Items listed in a dataset:
###

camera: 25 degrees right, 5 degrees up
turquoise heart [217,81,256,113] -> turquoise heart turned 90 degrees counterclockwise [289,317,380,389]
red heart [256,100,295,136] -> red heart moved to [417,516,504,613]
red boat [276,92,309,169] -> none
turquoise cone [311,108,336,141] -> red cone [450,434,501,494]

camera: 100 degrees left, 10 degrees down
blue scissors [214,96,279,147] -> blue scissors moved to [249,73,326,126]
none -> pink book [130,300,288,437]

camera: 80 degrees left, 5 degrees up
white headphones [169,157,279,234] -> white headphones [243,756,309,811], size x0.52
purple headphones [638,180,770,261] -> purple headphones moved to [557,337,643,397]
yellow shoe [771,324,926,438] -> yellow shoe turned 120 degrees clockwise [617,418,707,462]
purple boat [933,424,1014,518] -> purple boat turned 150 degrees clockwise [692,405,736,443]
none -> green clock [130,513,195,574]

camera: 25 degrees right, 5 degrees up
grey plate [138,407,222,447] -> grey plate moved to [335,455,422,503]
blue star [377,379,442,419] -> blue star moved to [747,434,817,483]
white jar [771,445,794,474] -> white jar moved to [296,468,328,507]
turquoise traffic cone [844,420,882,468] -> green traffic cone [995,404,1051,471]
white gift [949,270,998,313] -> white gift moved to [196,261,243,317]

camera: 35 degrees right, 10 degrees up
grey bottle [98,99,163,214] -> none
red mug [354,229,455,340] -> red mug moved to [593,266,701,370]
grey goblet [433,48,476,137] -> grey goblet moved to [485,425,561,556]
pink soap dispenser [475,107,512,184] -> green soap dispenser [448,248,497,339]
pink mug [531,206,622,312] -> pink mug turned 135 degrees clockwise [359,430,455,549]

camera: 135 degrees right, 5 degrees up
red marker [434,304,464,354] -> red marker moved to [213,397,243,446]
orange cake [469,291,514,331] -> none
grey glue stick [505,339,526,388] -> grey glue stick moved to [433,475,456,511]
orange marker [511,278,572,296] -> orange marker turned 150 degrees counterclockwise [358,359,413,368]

###

Write all the data out again, word for word.

camera: 25 degrees right, 5 degrees up
turquoise heart [217,81,256,113] -> turquoise heart turned 90 degrees counterclockwise [289,317,380,389]
red heart [256,100,295,136] -> red heart moved to [417,516,504,613]
red boat [276,92,309,169] -> none
turquoise cone [311,108,336,141] -> red cone [450,434,501,494]

camera: 100 degrees left, 10 degrees down
blue scissors [214,96,279,147] -> blue scissors moved to [249,73,326,126]
none -> pink book [130,300,288,437]

camera: 80 degrees left, 5 degrees up
white headphones [169,157,279,234] -> white headphones [243,756,309,811], size x0.52
purple headphones [638,180,770,261] -> purple headphones moved to [557,337,643,397]
yellow shoe [771,324,926,438] -> yellow shoe turned 120 degrees clockwise [617,418,707,462]
purple boat [933,424,1014,518] -> purple boat turned 150 degrees clockwise [692,405,736,443]
none -> green clock [130,513,195,574]

camera: 25 degrees right, 5 degrees up
grey plate [138,407,222,447] -> grey plate moved to [335,455,422,503]
blue star [377,379,442,419] -> blue star moved to [747,434,817,483]
white jar [771,445,794,474] -> white jar moved to [296,468,328,507]
turquoise traffic cone [844,420,882,468] -> green traffic cone [995,404,1051,471]
white gift [949,270,998,313] -> white gift moved to [196,261,243,317]

camera: 35 degrees right, 10 degrees up
grey bottle [98,99,163,214] -> none
red mug [354,229,455,340] -> red mug moved to [593,266,701,370]
grey goblet [433,48,476,137] -> grey goblet moved to [485,425,561,556]
pink soap dispenser [475,107,512,184] -> green soap dispenser [448,248,497,339]
pink mug [531,206,622,312] -> pink mug turned 135 degrees clockwise [359,430,455,549]

camera: 135 degrees right, 5 degrees up
red marker [434,304,464,354] -> red marker moved to [213,397,243,446]
orange cake [469,291,514,331] -> none
grey glue stick [505,339,526,388] -> grey glue stick moved to [433,475,456,511]
orange marker [511,278,572,296] -> orange marker turned 150 degrees counterclockwise [358,359,413,368]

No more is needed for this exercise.